— Task —
In the entries below, find the lines that include "none" and give their number as the whole reply.

====

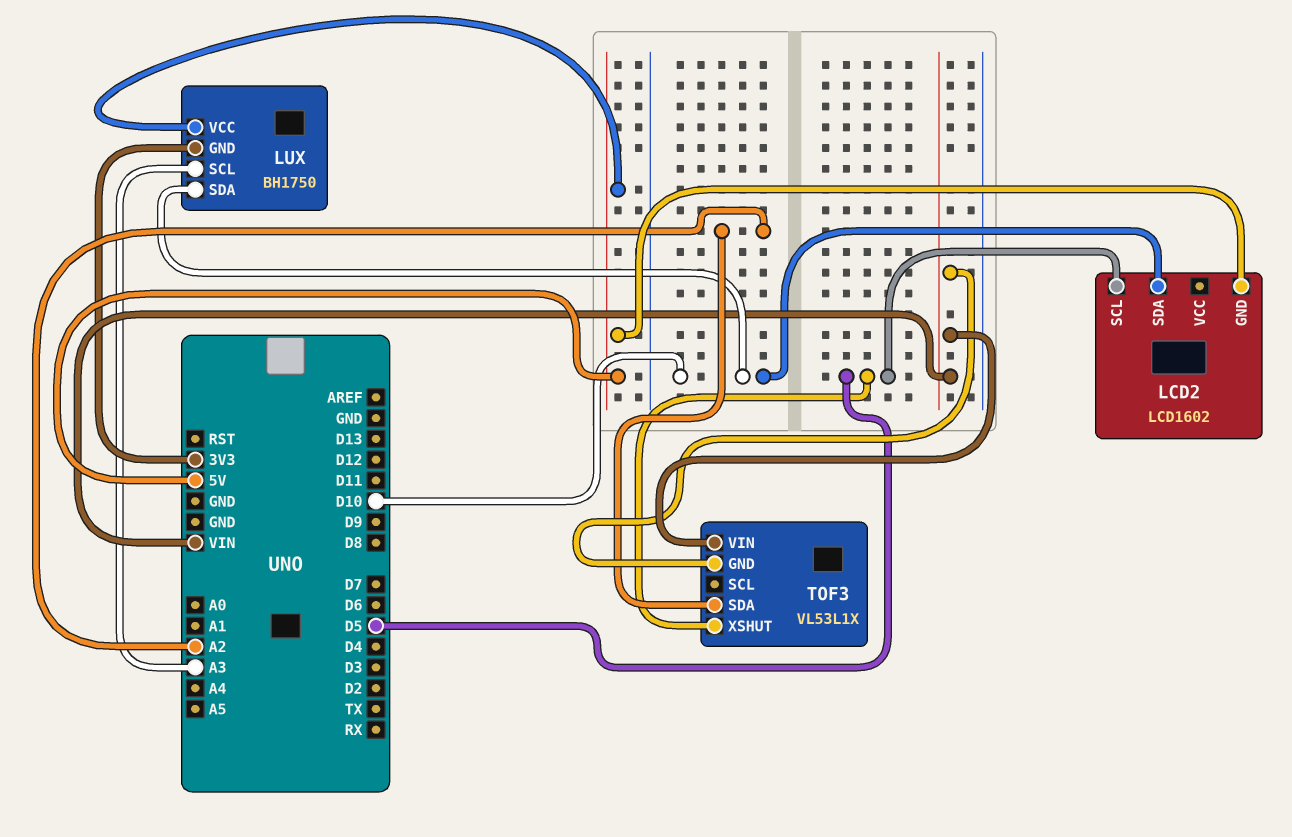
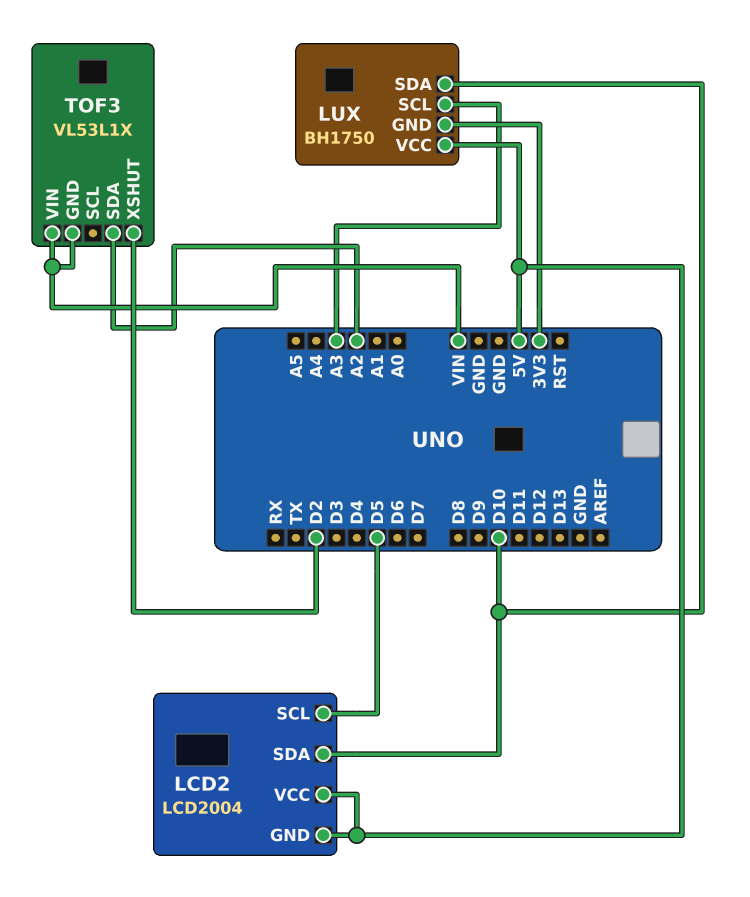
LCD2: LCD1602 -> LCD2004
LCD2 pin VCC: none -> 5V
TOF3 pin XSHUT: D5 -> D2

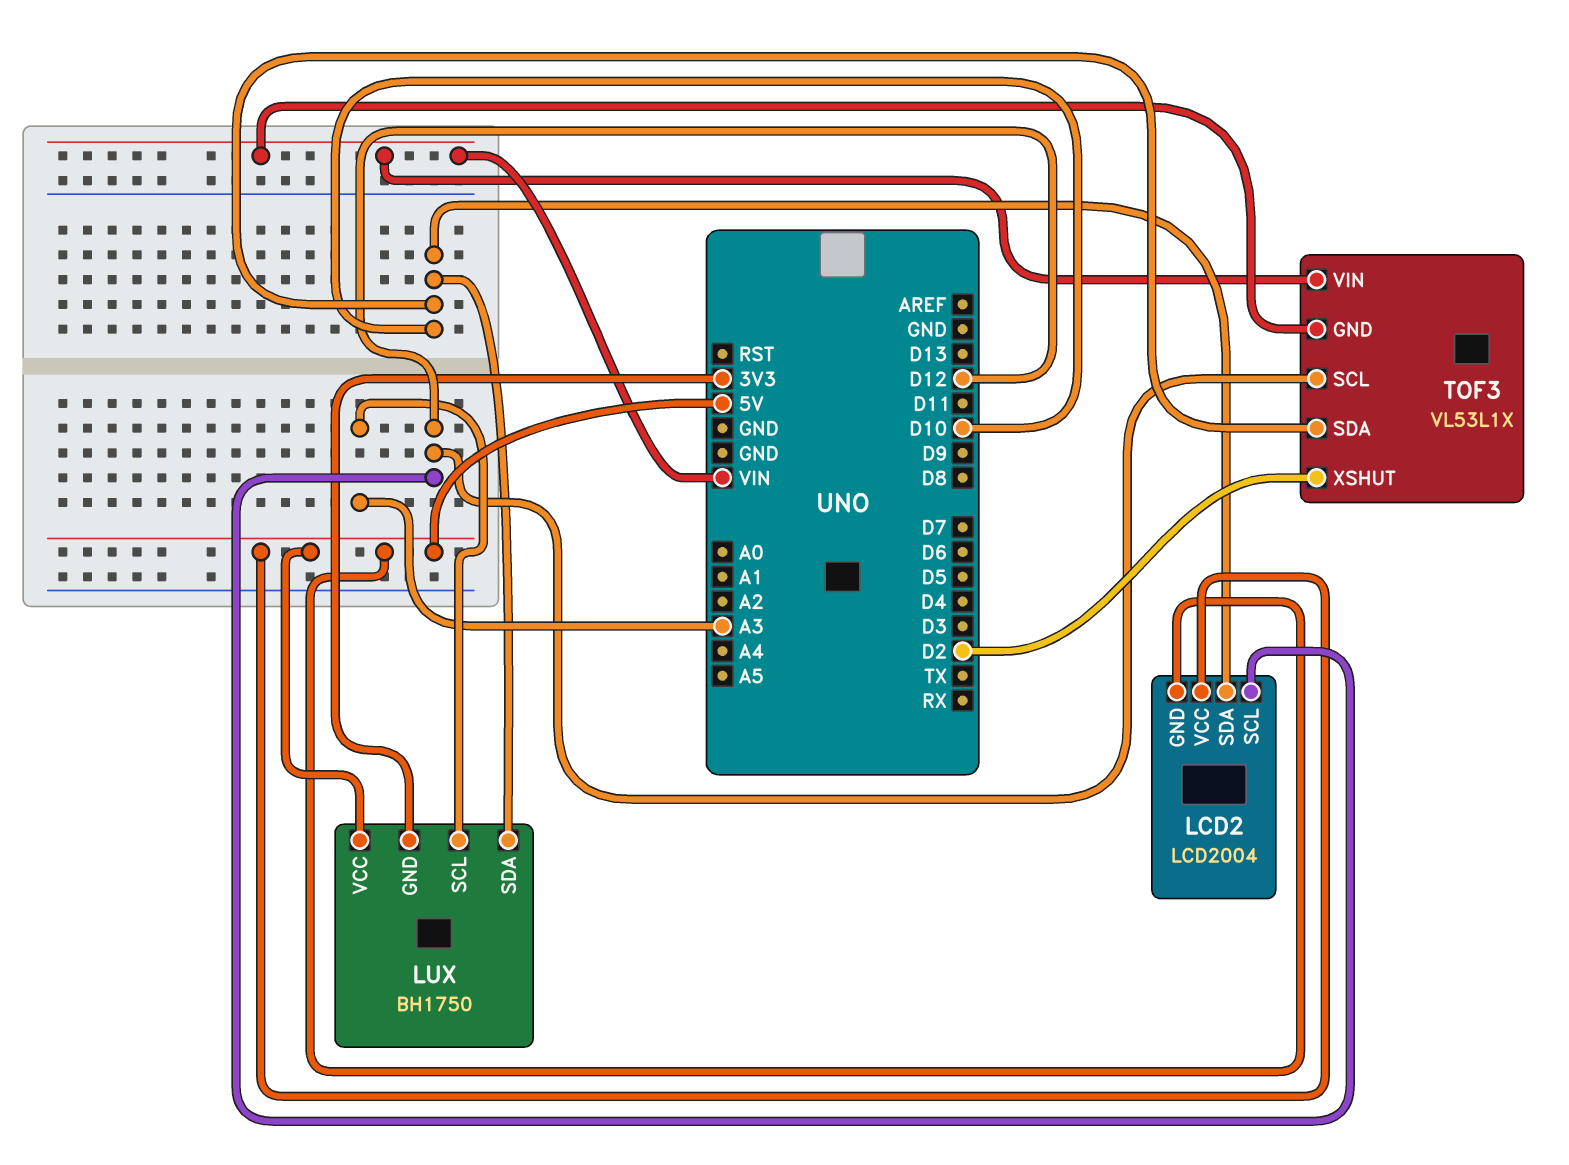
LCD2 pin SCL: D5 -> D12
TOF3 pin SCL: none -> D12
TOF3 pin SDA: A2 -> D10

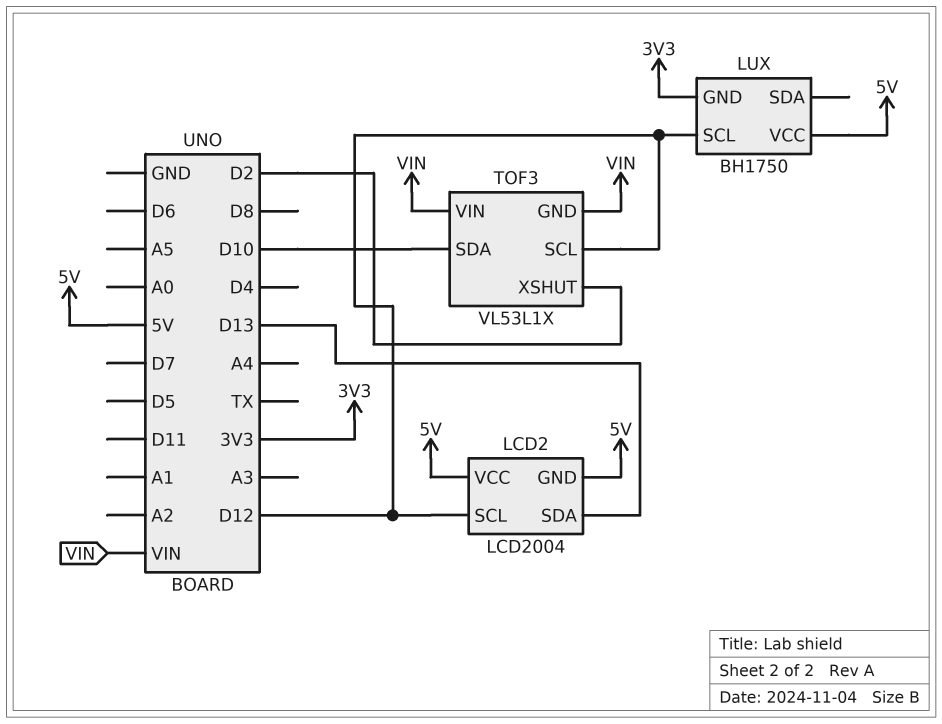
LCD2 pin SDA: D10 -> D13
LUX pin SCL: A3 -> D12
LUX pin SDA: D10 -> none

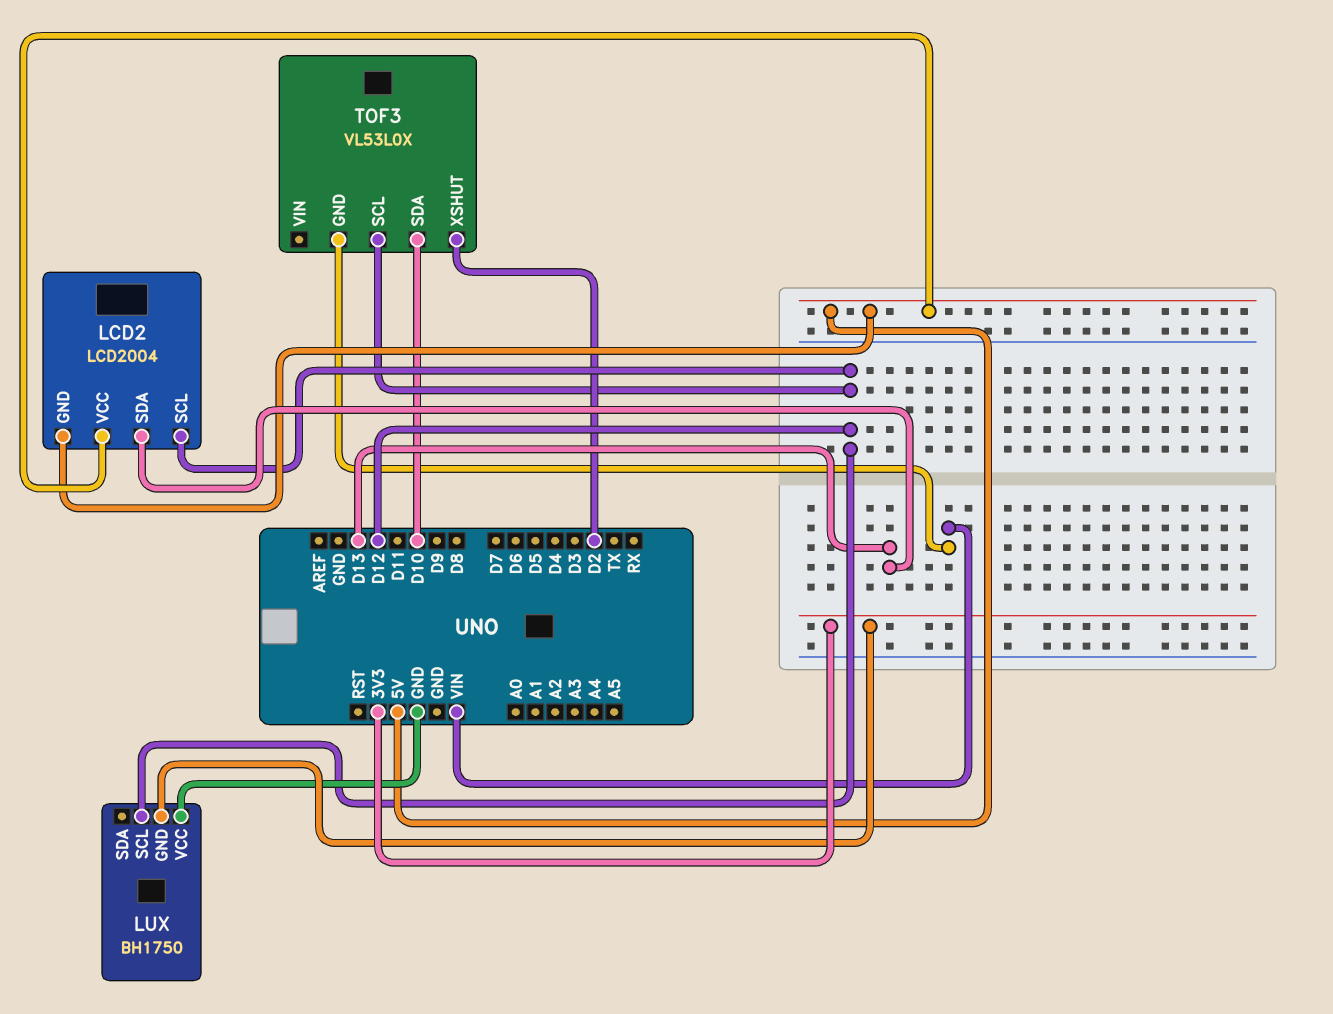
LUX pin VCC: 5V -> GND
TOF3: VL53L1X -> VL53L0X
TOF3 pin VIN: VIN -> none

====

— Task solution —
4